Directions for this task
Return every line of the listing that includes the string "star".

Input data

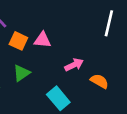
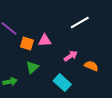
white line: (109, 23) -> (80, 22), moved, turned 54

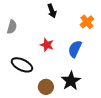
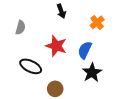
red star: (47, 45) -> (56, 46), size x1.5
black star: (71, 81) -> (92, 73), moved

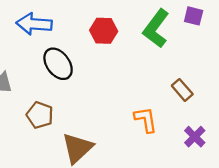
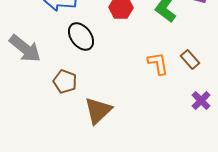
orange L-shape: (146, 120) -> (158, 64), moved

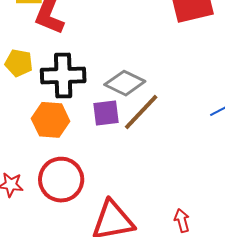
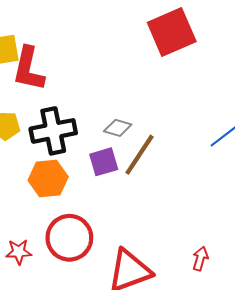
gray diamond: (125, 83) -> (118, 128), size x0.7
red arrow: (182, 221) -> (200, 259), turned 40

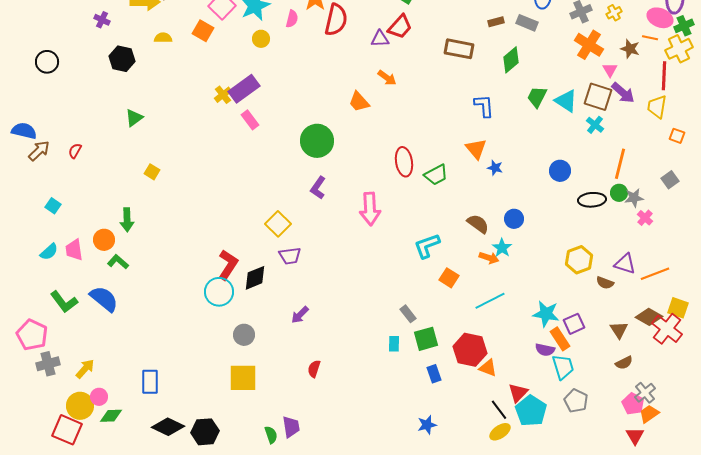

---

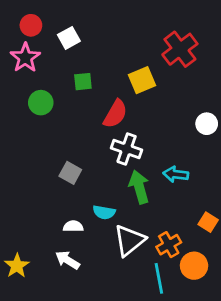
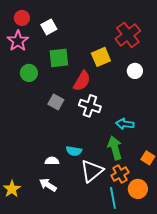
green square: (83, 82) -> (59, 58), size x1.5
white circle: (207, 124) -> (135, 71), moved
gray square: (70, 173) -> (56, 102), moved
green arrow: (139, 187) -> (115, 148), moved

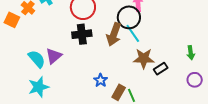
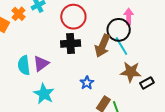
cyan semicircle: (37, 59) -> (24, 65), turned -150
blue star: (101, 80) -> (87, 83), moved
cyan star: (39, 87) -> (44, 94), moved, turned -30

--

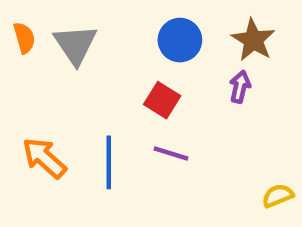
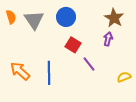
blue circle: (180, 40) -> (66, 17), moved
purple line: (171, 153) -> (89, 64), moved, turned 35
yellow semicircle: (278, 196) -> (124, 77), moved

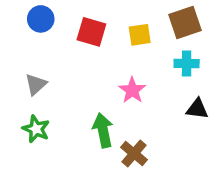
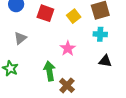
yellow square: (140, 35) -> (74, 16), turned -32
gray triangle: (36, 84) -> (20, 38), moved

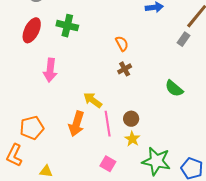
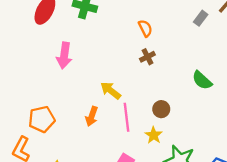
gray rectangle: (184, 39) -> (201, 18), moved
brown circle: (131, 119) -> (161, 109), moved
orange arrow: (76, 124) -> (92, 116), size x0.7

Final answer
red star: (47, 45) -> (56, 46), size x1.5
black star: (71, 81) -> (92, 73), moved
blue star: (101, 80) -> (87, 83), moved
cyan star: (39, 87) -> (44, 94), moved, turned -30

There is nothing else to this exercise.